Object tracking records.

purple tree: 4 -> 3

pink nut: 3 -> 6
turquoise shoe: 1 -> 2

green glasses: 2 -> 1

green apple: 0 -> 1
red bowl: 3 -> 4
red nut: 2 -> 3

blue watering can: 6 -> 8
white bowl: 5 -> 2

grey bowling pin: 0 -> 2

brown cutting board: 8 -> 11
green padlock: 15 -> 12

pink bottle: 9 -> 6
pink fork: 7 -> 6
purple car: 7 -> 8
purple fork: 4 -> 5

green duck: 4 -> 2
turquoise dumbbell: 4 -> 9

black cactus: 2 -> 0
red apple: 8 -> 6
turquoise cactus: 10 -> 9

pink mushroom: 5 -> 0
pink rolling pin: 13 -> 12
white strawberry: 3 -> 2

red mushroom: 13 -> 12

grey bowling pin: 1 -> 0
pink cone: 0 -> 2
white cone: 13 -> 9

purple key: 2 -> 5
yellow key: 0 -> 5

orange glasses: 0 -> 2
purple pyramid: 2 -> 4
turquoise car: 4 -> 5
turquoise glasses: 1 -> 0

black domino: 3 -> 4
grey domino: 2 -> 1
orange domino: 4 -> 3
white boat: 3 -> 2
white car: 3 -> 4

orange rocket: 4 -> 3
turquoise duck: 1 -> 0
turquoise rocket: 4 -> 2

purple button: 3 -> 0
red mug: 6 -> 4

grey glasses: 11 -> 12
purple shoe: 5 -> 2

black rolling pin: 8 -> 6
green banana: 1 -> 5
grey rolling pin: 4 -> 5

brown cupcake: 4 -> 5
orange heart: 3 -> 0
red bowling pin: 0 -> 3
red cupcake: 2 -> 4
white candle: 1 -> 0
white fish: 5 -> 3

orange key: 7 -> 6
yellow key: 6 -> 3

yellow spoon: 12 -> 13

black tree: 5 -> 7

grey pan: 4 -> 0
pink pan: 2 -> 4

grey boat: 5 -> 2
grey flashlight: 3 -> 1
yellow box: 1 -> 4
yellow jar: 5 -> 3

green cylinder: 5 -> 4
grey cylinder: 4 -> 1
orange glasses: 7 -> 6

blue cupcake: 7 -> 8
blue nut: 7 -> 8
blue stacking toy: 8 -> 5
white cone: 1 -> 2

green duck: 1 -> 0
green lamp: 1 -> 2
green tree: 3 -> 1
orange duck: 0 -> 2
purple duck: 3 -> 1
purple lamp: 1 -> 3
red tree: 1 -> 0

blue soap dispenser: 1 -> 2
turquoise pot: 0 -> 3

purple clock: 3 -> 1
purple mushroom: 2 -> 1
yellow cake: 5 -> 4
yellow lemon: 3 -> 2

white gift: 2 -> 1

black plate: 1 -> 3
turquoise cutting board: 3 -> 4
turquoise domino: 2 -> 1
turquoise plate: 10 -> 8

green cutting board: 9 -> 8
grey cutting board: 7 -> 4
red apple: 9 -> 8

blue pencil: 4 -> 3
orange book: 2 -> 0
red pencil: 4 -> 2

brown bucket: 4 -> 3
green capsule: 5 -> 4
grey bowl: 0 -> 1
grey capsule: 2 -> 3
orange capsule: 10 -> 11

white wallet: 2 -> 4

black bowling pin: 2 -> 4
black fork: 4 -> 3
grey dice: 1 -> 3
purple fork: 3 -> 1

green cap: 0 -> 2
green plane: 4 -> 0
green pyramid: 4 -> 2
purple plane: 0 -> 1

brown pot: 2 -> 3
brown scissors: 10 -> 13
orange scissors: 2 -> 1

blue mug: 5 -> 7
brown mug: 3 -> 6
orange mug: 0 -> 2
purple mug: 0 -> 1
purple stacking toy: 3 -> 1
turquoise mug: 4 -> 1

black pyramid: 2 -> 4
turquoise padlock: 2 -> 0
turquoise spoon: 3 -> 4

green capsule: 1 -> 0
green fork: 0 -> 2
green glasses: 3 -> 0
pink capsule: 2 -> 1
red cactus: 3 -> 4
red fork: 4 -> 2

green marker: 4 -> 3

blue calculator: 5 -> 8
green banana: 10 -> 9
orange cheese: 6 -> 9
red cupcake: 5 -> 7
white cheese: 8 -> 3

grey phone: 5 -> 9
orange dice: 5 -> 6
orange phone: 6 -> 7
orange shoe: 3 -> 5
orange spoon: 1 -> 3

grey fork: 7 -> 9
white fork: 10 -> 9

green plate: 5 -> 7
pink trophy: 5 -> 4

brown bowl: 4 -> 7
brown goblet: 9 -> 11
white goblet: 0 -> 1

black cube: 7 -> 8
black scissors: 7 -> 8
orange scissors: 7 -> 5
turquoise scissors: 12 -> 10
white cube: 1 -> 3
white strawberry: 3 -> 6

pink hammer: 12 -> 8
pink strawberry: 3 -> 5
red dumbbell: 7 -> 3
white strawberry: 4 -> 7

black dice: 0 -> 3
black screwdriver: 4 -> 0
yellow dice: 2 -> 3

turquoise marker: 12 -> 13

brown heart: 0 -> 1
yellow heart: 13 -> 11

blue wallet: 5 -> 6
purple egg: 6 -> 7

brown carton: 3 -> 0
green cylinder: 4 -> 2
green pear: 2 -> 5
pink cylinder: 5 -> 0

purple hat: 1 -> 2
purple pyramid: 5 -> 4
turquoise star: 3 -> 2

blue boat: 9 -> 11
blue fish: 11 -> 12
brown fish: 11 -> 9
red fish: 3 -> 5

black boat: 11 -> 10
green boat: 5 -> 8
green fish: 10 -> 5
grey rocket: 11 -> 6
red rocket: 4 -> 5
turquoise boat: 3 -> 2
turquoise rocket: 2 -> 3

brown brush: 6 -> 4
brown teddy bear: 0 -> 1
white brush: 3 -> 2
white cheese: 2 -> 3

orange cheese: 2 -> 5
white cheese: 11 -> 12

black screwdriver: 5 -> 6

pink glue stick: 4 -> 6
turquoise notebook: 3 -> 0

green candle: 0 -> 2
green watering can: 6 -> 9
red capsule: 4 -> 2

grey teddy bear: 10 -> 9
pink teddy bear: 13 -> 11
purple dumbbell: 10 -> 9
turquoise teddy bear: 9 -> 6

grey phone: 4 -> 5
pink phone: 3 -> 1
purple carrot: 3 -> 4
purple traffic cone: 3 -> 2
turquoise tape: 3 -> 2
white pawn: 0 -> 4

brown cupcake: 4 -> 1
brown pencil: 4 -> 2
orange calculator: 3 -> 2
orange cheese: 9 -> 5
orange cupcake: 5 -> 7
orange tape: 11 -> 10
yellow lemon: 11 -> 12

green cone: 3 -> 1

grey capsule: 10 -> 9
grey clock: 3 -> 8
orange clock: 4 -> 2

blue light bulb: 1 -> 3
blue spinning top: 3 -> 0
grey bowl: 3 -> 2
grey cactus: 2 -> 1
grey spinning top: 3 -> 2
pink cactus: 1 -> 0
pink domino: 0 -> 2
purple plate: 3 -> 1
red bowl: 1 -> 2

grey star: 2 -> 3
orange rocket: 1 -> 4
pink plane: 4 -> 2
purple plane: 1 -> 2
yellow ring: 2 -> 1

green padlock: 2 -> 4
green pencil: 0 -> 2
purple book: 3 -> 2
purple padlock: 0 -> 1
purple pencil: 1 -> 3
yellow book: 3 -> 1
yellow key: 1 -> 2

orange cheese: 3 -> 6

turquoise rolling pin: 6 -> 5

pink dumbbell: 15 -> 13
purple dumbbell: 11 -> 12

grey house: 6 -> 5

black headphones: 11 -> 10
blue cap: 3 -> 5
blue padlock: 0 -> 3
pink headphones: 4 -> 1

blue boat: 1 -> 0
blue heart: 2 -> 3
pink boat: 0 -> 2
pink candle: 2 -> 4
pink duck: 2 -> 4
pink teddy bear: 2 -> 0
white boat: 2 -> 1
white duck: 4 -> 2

Work instruction. Which lines in the data above contain "heart"? Show each one.

Result for this exercise.
orange heart: 3 -> 0
brown heart: 0 -> 1
yellow heart: 13 -> 11
blue heart: 2 -> 3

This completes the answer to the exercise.